> Exercise description:
Please return the lines below verbatim, beginning at the one that has "none -> purple brick I4 level 1" and stopping after the one that has "none -> orange cone G2 level 3", and add no other lines.

─── Records for this exercise

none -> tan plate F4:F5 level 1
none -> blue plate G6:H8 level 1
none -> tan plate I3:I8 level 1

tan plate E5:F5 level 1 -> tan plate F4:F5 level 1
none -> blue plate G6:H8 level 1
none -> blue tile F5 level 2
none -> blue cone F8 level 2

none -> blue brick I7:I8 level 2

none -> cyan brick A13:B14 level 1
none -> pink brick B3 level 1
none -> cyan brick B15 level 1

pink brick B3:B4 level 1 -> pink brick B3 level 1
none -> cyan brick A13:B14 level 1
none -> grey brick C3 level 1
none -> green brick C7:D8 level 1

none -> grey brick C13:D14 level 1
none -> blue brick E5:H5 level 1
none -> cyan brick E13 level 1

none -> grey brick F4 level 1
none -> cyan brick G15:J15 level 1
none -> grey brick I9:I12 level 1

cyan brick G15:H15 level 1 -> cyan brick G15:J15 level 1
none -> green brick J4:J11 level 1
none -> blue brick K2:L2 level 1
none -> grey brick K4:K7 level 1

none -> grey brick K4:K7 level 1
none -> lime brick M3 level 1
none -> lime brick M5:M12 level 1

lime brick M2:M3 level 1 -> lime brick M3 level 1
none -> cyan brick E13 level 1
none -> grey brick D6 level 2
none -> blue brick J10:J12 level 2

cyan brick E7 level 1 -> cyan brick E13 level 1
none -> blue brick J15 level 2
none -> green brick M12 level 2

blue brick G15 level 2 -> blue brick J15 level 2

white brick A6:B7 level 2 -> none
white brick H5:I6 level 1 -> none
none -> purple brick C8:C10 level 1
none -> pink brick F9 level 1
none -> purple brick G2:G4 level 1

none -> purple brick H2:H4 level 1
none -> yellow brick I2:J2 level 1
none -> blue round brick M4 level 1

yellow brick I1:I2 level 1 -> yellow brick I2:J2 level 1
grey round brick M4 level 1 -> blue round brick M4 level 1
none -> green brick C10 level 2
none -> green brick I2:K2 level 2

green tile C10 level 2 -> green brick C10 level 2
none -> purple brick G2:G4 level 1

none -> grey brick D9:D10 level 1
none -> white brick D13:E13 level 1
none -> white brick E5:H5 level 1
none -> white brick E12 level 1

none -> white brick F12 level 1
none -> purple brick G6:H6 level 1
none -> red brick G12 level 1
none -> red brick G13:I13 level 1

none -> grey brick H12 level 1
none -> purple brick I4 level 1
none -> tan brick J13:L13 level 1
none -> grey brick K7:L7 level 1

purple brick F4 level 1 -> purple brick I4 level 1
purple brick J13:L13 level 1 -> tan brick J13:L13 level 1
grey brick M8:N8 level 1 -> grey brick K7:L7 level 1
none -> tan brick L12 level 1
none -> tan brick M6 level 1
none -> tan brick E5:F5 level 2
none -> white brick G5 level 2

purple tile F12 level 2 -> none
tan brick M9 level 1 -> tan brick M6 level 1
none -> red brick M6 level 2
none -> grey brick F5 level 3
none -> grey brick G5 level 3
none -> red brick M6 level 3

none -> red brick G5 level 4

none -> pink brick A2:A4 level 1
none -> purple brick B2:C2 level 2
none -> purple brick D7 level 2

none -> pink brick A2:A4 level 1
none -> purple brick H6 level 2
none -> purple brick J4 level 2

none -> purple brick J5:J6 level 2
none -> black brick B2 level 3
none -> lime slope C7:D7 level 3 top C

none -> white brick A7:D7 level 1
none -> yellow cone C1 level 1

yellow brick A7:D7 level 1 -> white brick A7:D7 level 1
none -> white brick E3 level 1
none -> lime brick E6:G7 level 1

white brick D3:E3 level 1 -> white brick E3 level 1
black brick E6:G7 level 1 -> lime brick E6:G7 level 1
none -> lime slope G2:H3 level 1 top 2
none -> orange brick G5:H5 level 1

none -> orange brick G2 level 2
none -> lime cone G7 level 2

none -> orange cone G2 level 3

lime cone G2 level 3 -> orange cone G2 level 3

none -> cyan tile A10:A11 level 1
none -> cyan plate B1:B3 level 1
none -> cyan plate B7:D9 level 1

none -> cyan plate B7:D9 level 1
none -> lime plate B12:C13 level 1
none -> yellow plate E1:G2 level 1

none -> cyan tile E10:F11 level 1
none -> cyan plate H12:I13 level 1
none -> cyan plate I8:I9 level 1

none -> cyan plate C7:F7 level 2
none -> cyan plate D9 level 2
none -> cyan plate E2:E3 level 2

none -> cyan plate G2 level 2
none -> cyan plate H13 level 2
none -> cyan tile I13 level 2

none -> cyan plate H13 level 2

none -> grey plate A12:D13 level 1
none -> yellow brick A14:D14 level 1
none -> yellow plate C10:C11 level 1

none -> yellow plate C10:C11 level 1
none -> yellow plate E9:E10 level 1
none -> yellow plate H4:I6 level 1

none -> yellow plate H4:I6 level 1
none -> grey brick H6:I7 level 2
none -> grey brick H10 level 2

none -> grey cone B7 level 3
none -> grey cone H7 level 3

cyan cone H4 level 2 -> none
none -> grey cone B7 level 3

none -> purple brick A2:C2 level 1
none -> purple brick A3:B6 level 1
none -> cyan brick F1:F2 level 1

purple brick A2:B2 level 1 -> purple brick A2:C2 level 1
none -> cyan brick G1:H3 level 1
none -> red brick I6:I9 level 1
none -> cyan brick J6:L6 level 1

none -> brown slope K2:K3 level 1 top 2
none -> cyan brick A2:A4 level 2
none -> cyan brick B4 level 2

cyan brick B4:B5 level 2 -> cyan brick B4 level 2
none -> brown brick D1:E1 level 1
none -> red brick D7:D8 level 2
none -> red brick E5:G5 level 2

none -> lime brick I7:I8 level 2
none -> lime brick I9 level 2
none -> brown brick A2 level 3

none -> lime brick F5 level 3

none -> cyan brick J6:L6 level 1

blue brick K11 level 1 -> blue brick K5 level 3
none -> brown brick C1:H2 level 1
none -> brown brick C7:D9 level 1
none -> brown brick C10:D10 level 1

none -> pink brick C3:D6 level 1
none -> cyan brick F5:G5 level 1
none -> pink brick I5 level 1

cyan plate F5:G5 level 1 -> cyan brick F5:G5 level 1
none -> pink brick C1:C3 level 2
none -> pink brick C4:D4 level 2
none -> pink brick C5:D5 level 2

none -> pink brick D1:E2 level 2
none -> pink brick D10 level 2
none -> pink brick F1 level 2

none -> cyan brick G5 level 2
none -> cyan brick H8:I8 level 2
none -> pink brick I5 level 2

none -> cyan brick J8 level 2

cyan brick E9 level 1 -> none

──────

> Exercise output:
none -> purple brick I4 level 1
none -> tan brick J13:L13 level 1
none -> grey brick K7:L7 level 1

purple brick F4 level 1 -> purple brick I4 level 1
purple brick J13:L13 level 1 -> tan brick J13:L13 level 1
grey brick M8:N8 level 1 -> grey brick K7:L7 level 1
none -> tan brick L12 level 1
none -> tan brick M6 level 1
none -> tan brick E5:F5 level 2
none -> white brick G5 level 2

purple tile F12 level 2 -> none
tan brick M9 level 1 -> tan brick M6 level 1
none -> red brick M6 level 2
none -> grey brick F5 level 3
none -> grey brick G5 level 3
none -> red brick M6 level 3

none -> red brick G5 level 4

none -> pink brick A2:A4 level 1
none -> purple brick B2:C2 level 2
none -> purple brick D7 level 2

none -> pink brick A2:A4 level 1
none -> purple brick H6 level 2
none -> purple brick J4 level 2

none -> purple brick J5:J6 level 2
none -> black brick B2 level 3
none -> lime slope C7:D7 level 3 top C

none -> white brick A7:D7 level 1
none -> yellow cone C1 level 1

yellow brick A7:D7 level 1 -> white brick A7:D7 level 1
none -> white brick E3 level 1
none -> lime brick E6:G7 level 1

white brick D3:E3 level 1 -> white brick E3 level 1
black brick E6:G7 level 1 -> lime brick E6:G7 level 1
none -> lime slope G2:H3 level 1 top 2
none -> orange brick G5:H5 level 1

none -> orange brick G2 level 2
none -> lime cone G7 level 2

none -> orange cone G2 level 3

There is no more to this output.